_What is required_.
For this exercise, retype every record below exactly and keep the pictures out.

━━ Excerpted records

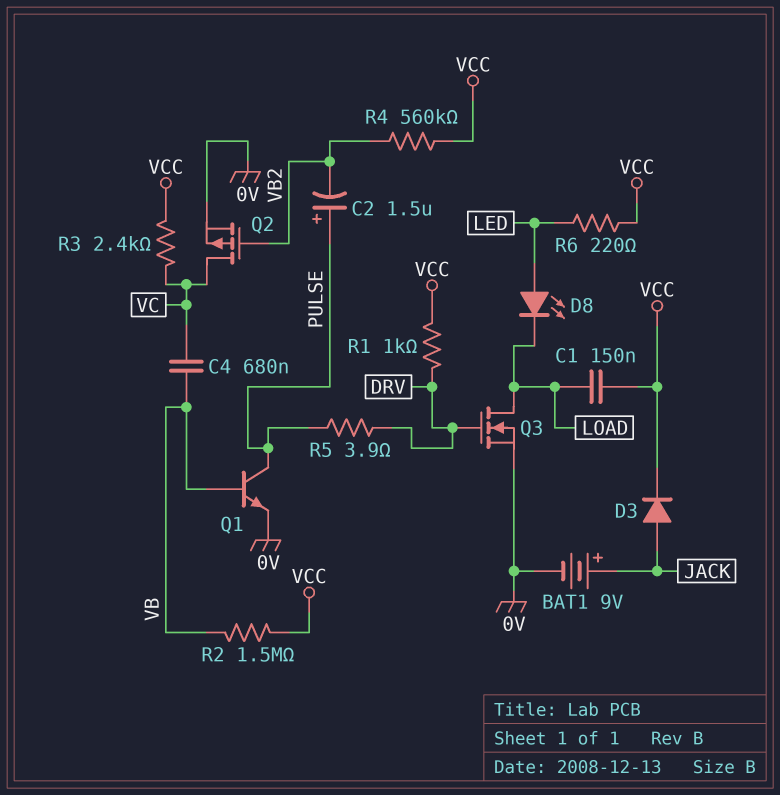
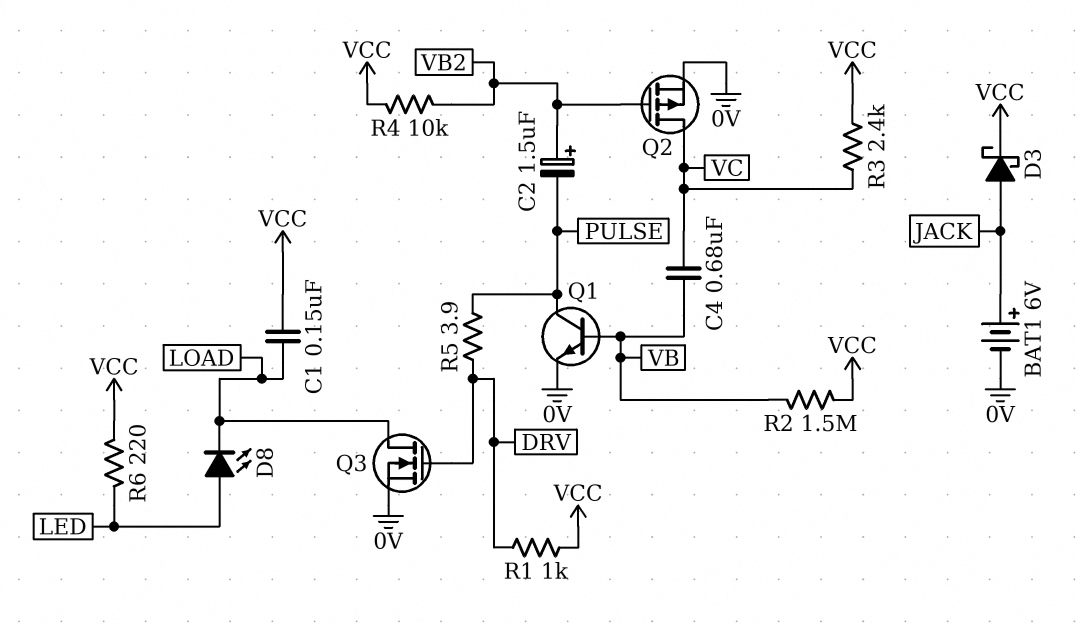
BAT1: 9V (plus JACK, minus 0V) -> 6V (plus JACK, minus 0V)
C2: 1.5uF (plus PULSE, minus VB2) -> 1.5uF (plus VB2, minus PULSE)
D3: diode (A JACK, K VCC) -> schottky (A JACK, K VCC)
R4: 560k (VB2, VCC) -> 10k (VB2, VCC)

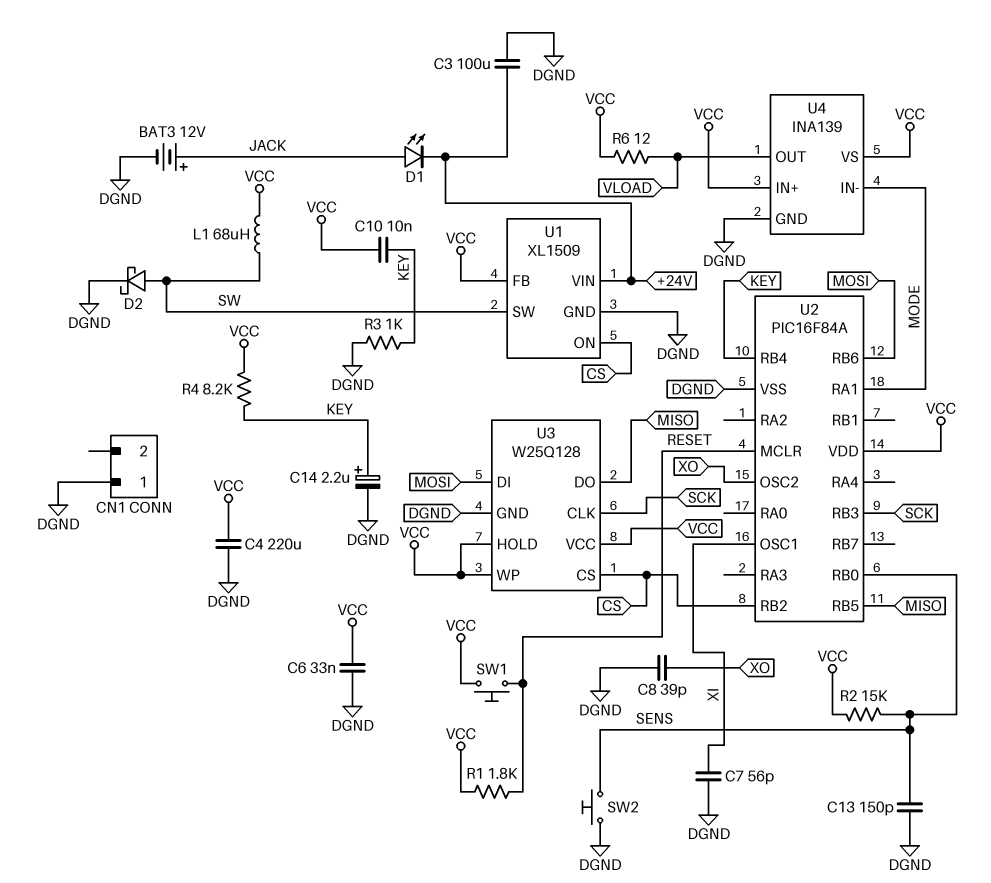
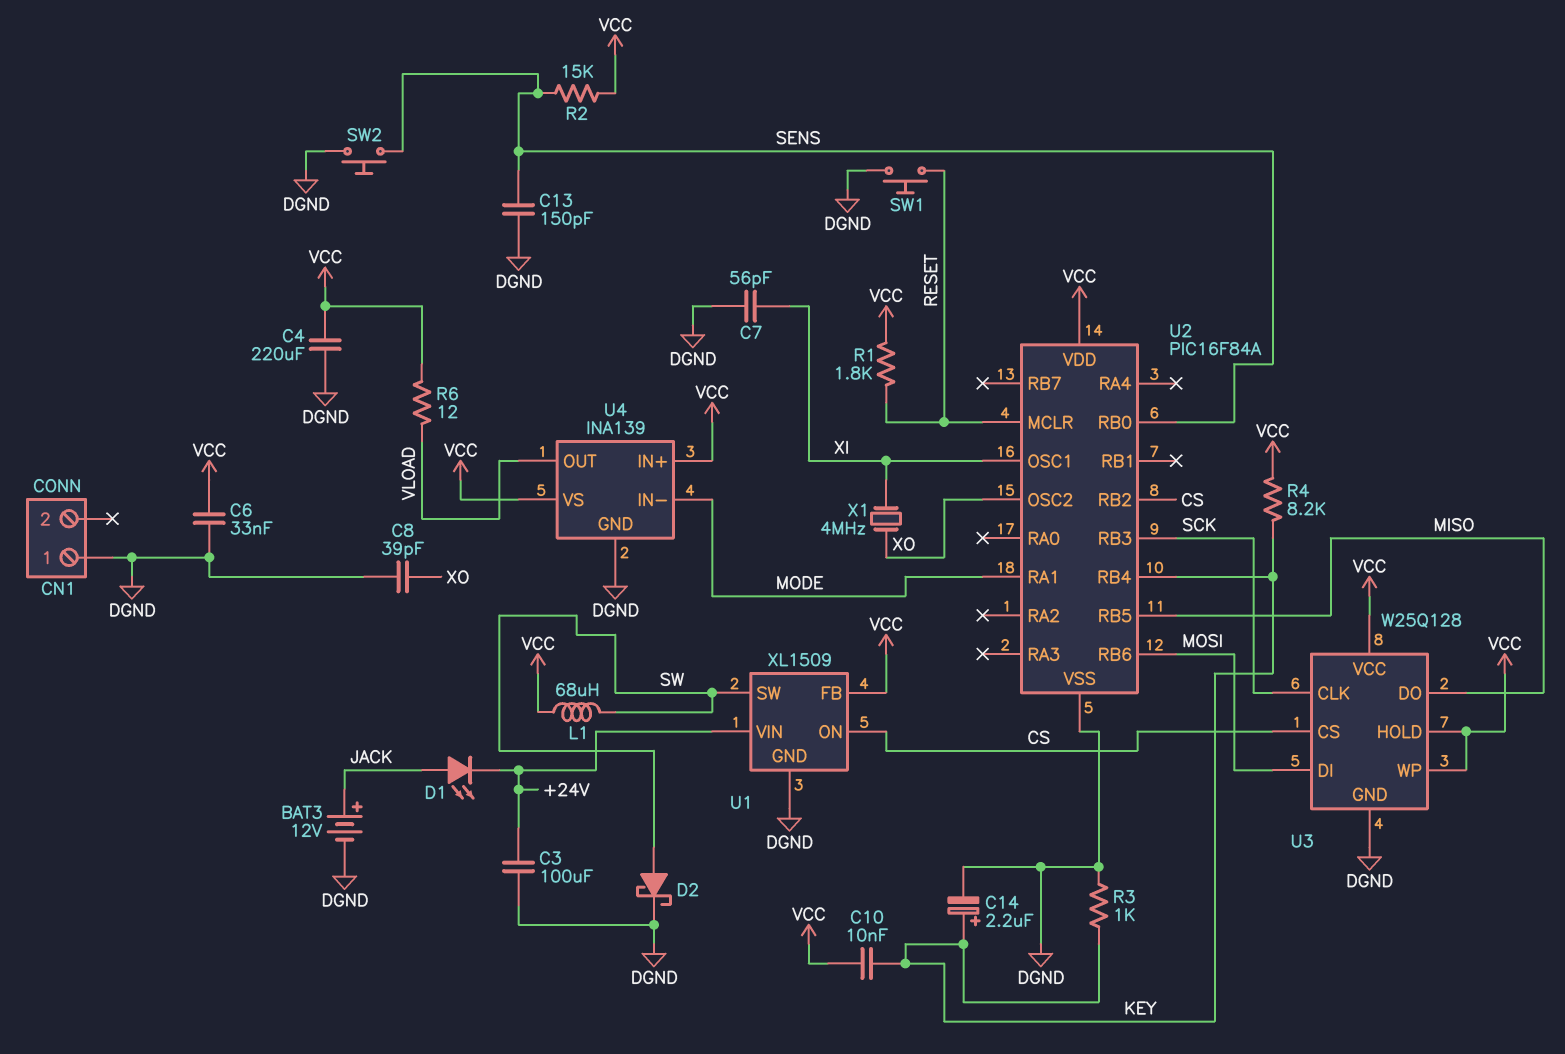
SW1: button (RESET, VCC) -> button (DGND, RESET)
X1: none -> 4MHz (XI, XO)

━━━━

_Exercise output_.
BAT1: 9V (plus JACK, minus 0V) -> 6V (plus JACK, minus 0V)
C2: 1.5uF (plus PULSE, minus VB2) -> 1.5uF (plus VB2, minus PULSE)
D3: diode (A JACK, K VCC) -> schottky (A JACK, K VCC)
R4: 560k (VB2, VCC) -> 10k (VB2, VCC)

SW1: button (RESET, VCC) -> button (DGND, RESET)
X1: none -> 4MHz (XI, XO)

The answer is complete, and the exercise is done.